[DATASET EXCERPTS Boundary: Start]

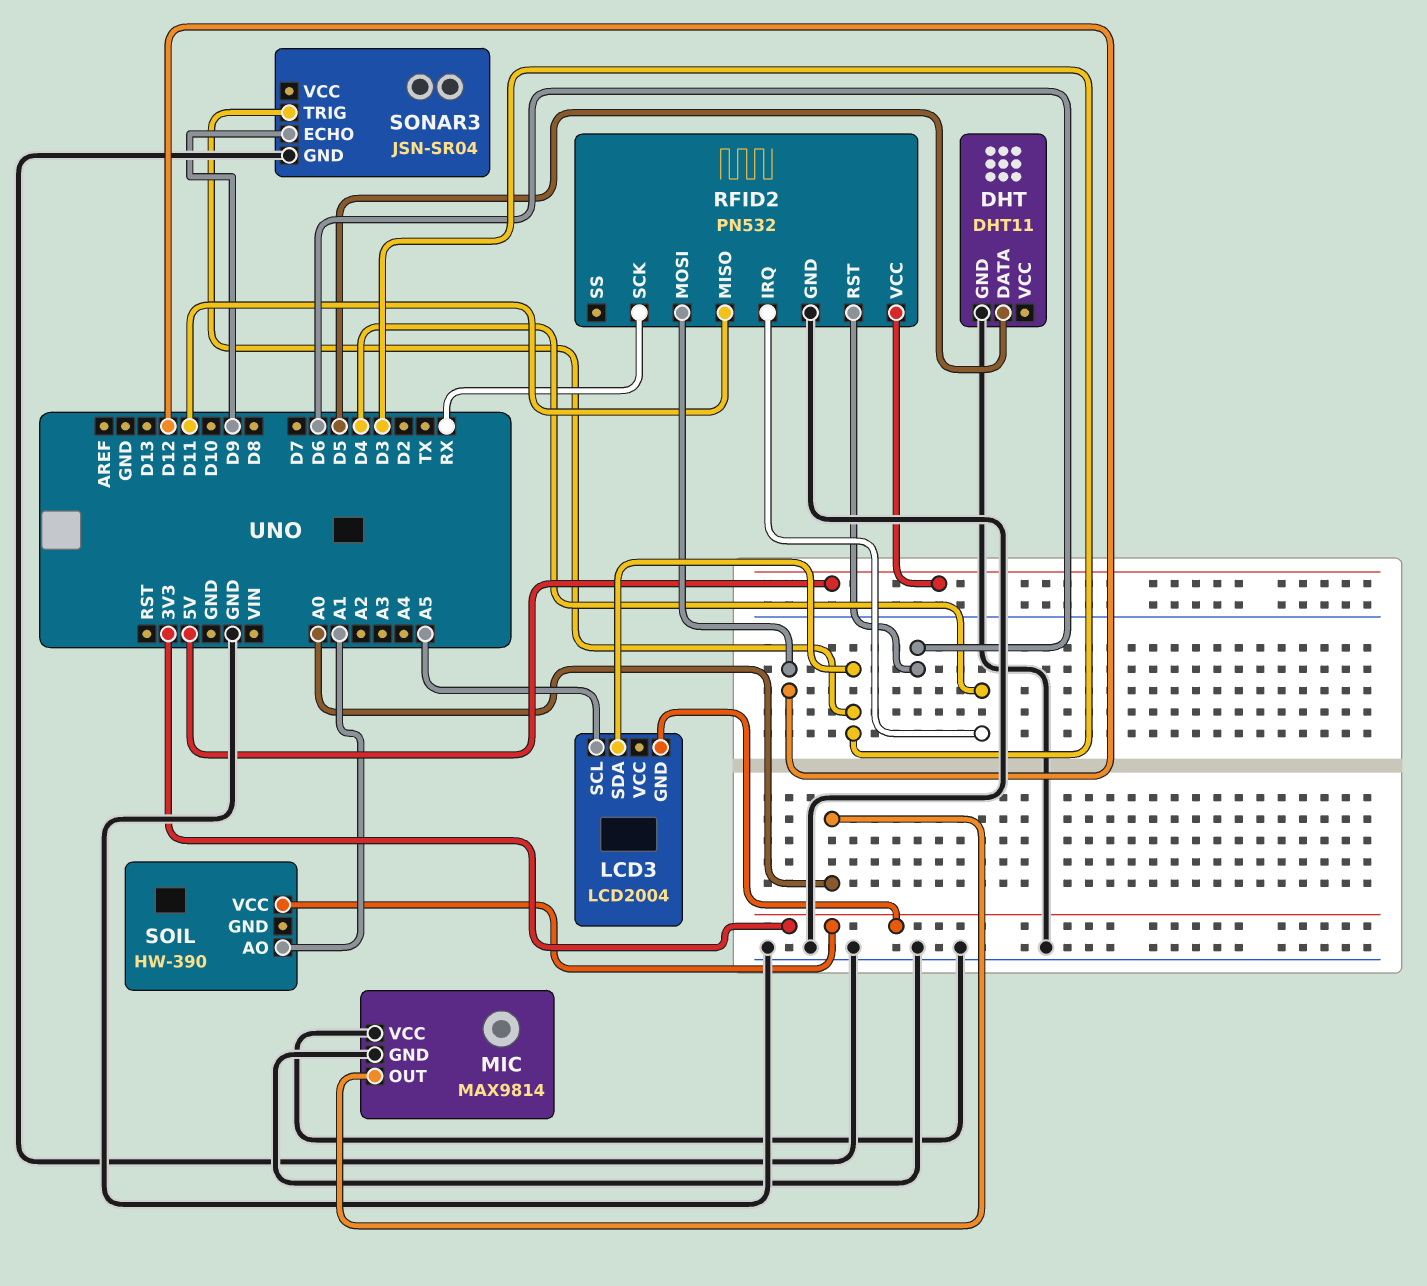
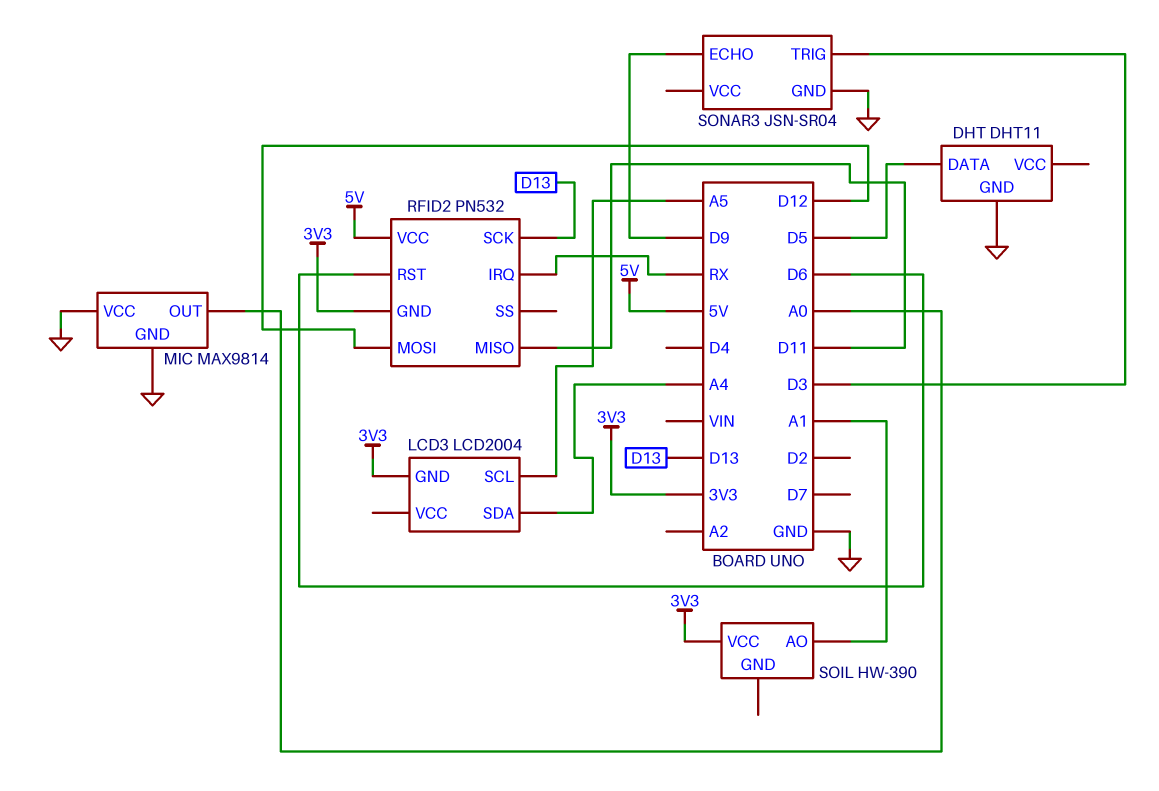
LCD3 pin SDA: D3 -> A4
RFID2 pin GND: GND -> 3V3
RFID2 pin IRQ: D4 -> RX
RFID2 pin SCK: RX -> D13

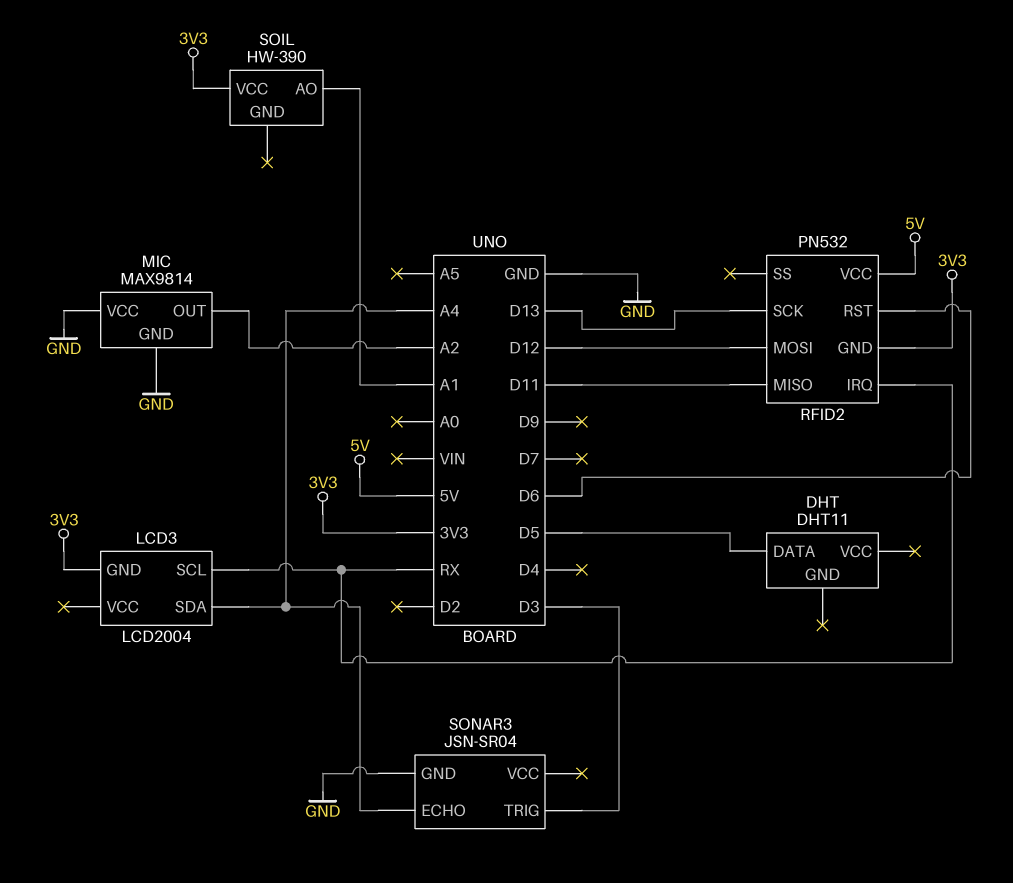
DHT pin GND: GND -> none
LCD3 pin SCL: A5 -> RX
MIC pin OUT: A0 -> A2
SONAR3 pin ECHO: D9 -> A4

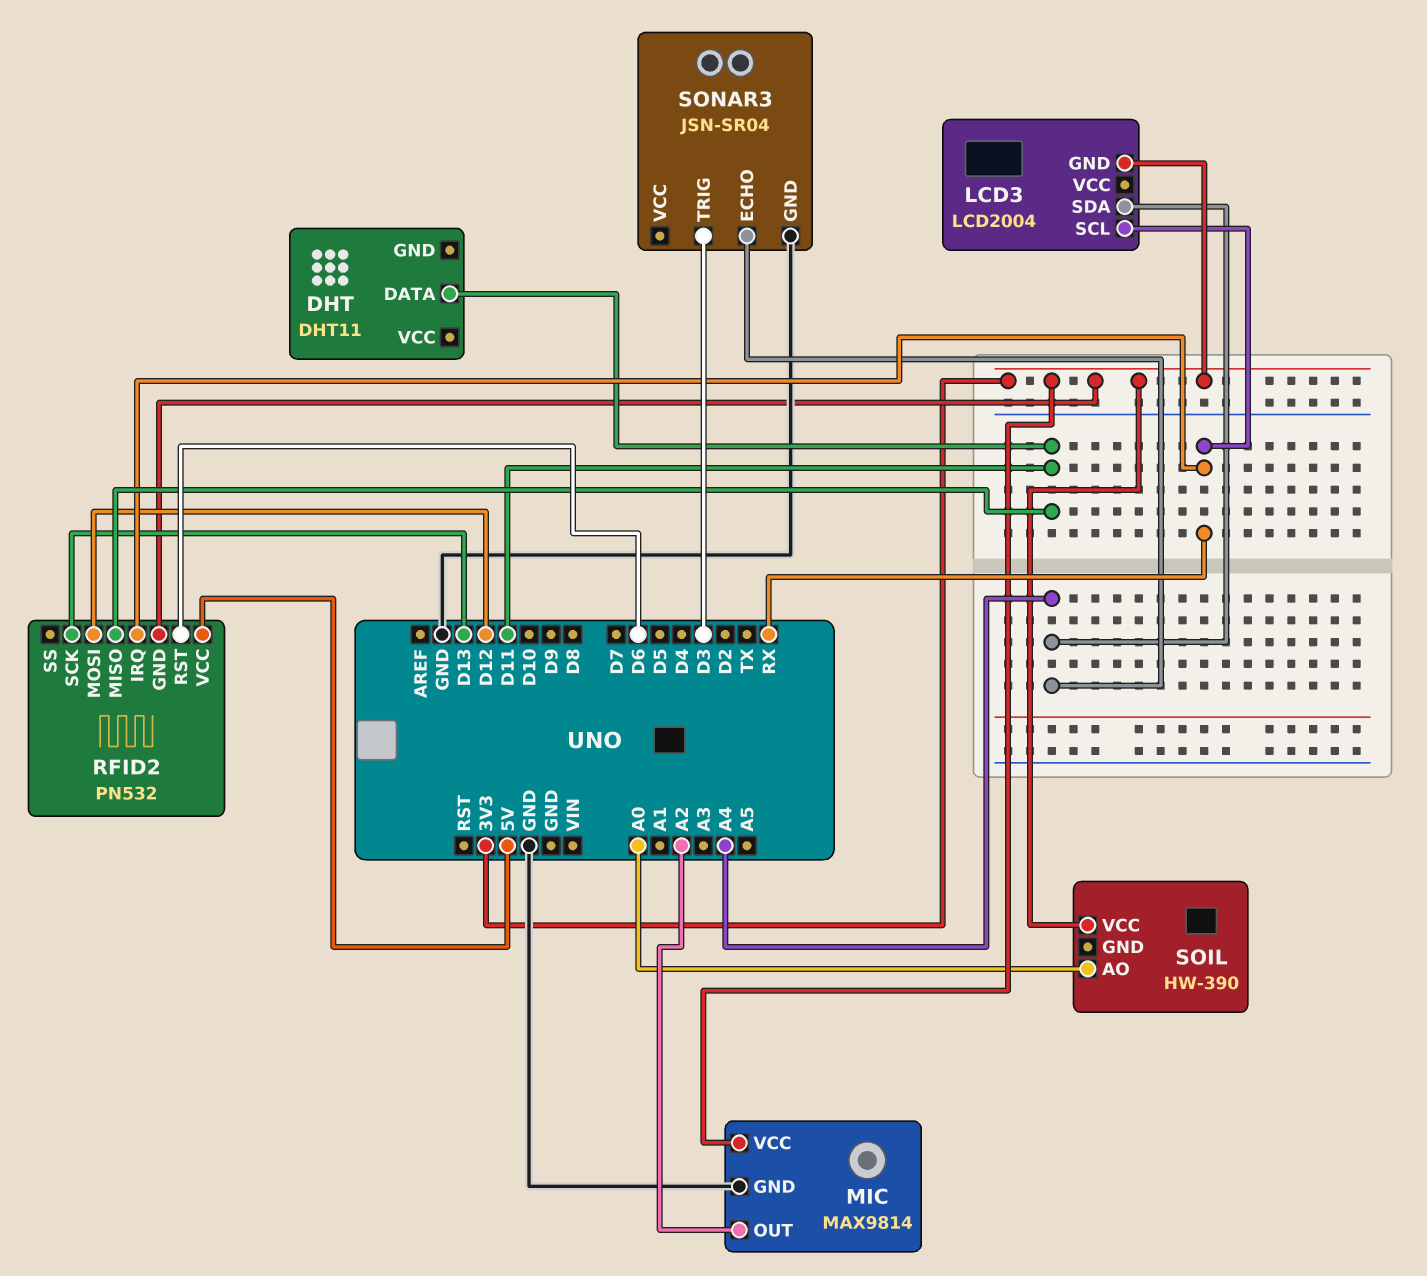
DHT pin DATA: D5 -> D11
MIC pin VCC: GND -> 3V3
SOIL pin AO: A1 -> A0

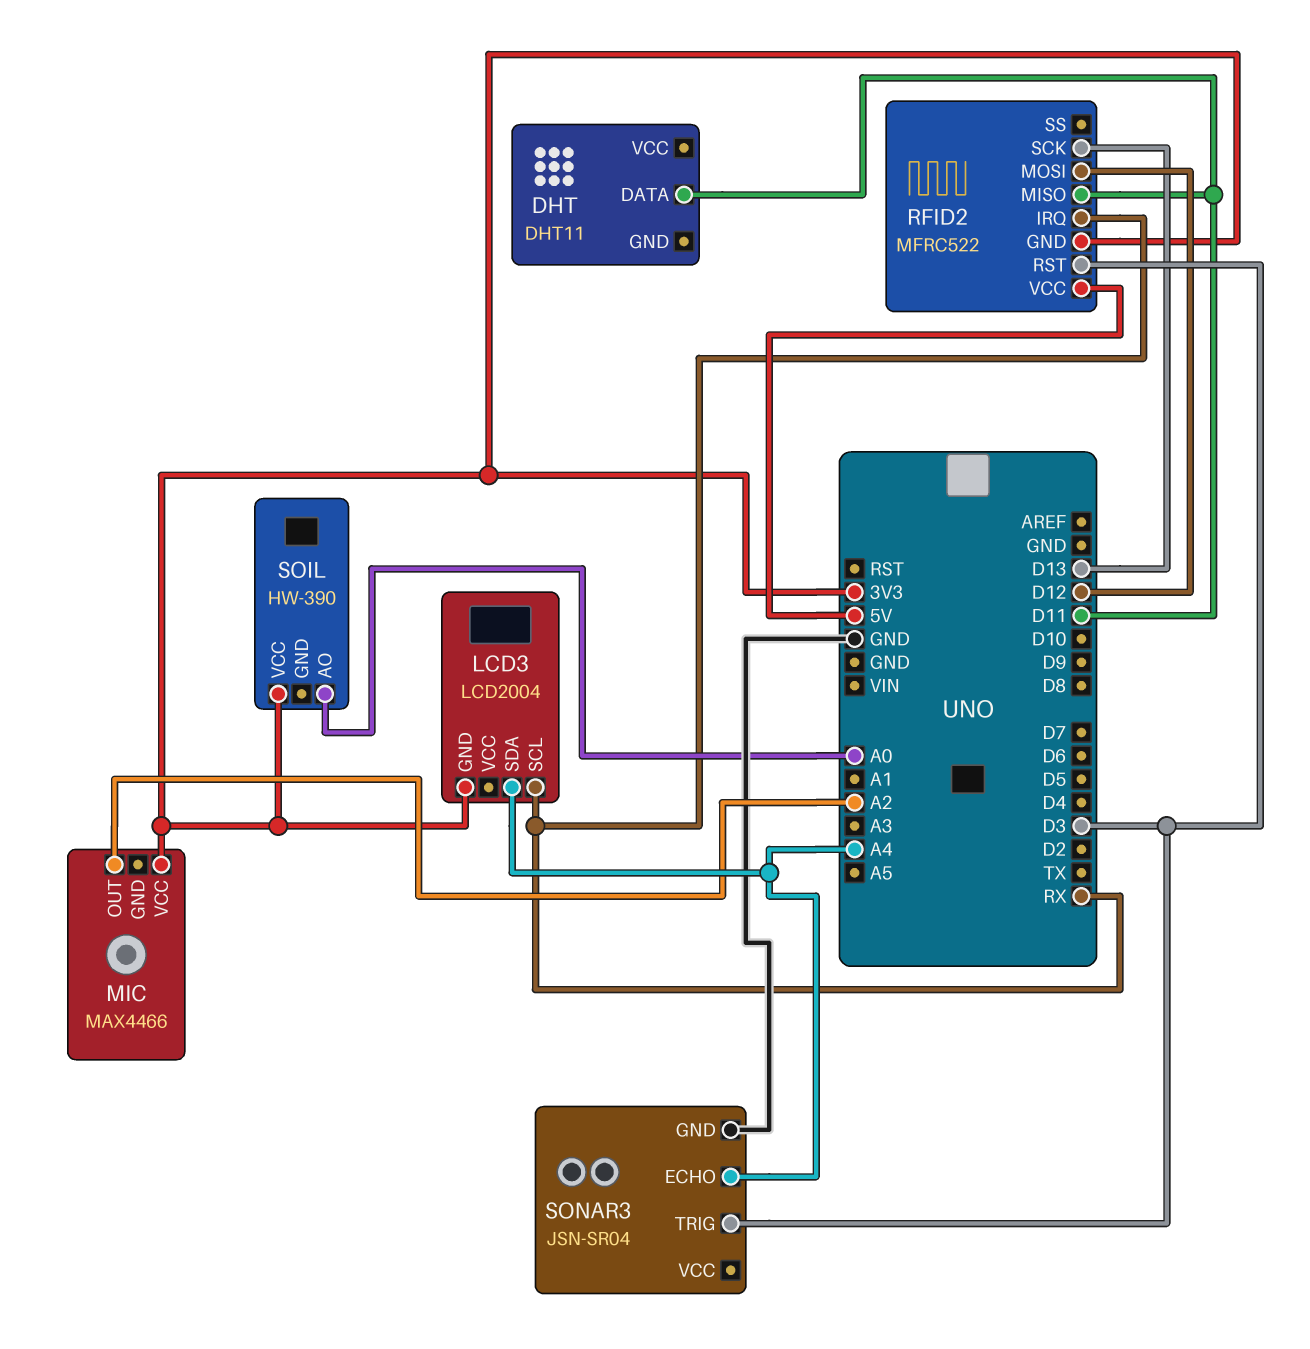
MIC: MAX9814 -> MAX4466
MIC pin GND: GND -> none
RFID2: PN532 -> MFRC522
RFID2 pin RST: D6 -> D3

[DATASET EXCERPTS Boundary: End]

■ PROBLEM STATEMENT:
Apart from the images, the entries above must be returned without alteration.

■ TASK RESULT:
LCD3 pin SDA: D3 -> A4
RFID2 pin GND: GND -> 3V3
RFID2 pin IRQ: D4 -> RX
RFID2 pin SCK: RX -> D13

DHT pin GND: GND -> none
LCD3 pin SCL: A5 -> RX
MIC pin OUT: A0 -> A2
SONAR3 pin ECHO: D9 -> A4

DHT pin DATA: D5 -> D11
MIC pin VCC: GND -> 3V3
SOIL pin AO: A1 -> A0

MIC: MAX9814 -> MAX4466
MIC pin GND: GND -> none
RFID2: PN532 -> MFRC522
RFID2 pin RST: D6 -> D3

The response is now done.